[Stored data]

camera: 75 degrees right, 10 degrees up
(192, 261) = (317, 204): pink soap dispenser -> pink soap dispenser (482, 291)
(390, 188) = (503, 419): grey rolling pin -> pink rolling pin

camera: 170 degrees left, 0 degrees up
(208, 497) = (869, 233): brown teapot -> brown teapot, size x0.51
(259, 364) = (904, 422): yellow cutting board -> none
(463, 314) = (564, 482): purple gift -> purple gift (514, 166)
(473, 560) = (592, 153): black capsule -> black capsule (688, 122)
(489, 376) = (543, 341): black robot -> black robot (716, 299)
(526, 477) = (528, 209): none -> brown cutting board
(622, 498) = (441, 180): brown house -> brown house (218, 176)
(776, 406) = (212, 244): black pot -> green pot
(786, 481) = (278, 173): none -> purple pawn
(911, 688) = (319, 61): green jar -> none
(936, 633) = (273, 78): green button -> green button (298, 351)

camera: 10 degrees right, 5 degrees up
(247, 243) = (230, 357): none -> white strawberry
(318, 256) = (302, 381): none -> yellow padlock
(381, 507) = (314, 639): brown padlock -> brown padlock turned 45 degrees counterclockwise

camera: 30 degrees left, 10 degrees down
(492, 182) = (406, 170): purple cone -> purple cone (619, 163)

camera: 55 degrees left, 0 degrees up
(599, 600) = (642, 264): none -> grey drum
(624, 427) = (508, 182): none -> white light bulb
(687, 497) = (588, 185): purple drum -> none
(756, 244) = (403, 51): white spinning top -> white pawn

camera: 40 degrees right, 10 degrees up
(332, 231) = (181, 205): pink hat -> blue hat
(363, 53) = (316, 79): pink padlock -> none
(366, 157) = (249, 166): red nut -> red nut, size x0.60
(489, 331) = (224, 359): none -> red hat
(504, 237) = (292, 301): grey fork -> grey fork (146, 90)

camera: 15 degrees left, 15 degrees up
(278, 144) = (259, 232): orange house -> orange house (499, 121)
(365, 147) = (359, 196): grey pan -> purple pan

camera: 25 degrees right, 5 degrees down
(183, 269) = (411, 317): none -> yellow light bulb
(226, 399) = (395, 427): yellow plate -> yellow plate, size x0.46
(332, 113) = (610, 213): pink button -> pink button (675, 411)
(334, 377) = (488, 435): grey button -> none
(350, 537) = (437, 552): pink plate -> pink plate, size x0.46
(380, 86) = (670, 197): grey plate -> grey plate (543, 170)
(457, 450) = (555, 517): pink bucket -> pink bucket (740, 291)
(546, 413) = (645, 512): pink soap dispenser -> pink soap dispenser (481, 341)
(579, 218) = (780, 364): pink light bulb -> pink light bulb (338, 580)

[/Stored data]

Requirement
May I have the entries returned exactly, with every line in place?

Response area
camera: 75 degrees right, 10 degrees up
(192, 261) = (317, 204): pink soap dispenser -> pink soap dispenser (482, 291)
(390, 188) = (503, 419): grey rolling pin -> pink rolling pin

camera: 170 degrees left, 0 degrees up
(208, 497) = (869, 233): brown teapot -> brown teapot, size x0.51
(259, 364) = (904, 422): yellow cutting board -> none
(463, 314) = (564, 482): purple gift -> purple gift (514, 166)
(473, 560) = (592, 153): black capsule -> black capsule (688, 122)
(489, 376) = (543, 341): black robot -> black robot (716, 299)
(526, 477) = (528, 209): none -> brown cutting board
(622, 498) = (441, 180): brown house -> brown house (218, 176)
(776, 406) = (212, 244): black pot -> green pot
(786, 481) = (278, 173): none -> purple pawn
(911, 688) = (319, 61): green jar -> none
(936, 633) = (273, 78): green button -> green button (298, 351)

camera: 10 degrees right, 5 degrees up
(247, 243) = (230, 357): none -> white strawberry
(318, 256) = (302, 381): none -> yellow padlock
(381, 507) = (314, 639): brown padlock -> brown padlock turned 45 degrees counterclockwise

camera: 30 degrees left, 10 degrees down
(492, 182) = (406, 170): purple cone -> purple cone (619, 163)

camera: 55 degrees left, 0 degrees up
(599, 600) = (642, 264): none -> grey drum
(624, 427) = (508, 182): none -> white light bulb
(687, 497) = (588, 185): purple drum -> none
(756, 244) = (403, 51): white spinning top -> white pawn

camera: 40 degrees right, 10 degrees up
(332, 231) = (181, 205): pink hat -> blue hat
(363, 53) = (316, 79): pink padlock -> none
(366, 157) = (249, 166): red nut -> red nut, size x0.60
(489, 331) = (224, 359): none -> red hat
(504, 237) = (292, 301): grey fork -> grey fork (146, 90)

camera: 15 degrees left, 15 degrees up
(278, 144) = (259, 232): orange house -> orange house (499, 121)
(365, 147) = (359, 196): grey pan -> purple pan

camera: 25 degrees right, 5 degrees down
(183, 269) = (411, 317): none -> yellow light bulb
(226, 399) = (395, 427): yellow plate -> yellow plate, size x0.46
(332, 113) = (610, 213): pink button -> pink button (675, 411)
(334, 377) = (488, 435): grey button -> none
(350, 537) = (437, 552): pink plate -> pink plate, size x0.46
(380, 86) = (670, 197): grey plate -> grey plate (543, 170)
(457, 450) = (555, 517): pink bucket -> pink bucket (740, 291)
(546, 413) = (645, 512): pink soap dispenser -> pink soap dispenser (481, 341)
(579, 218) = (780, 364): pink light bulb -> pink light bulb (338, 580)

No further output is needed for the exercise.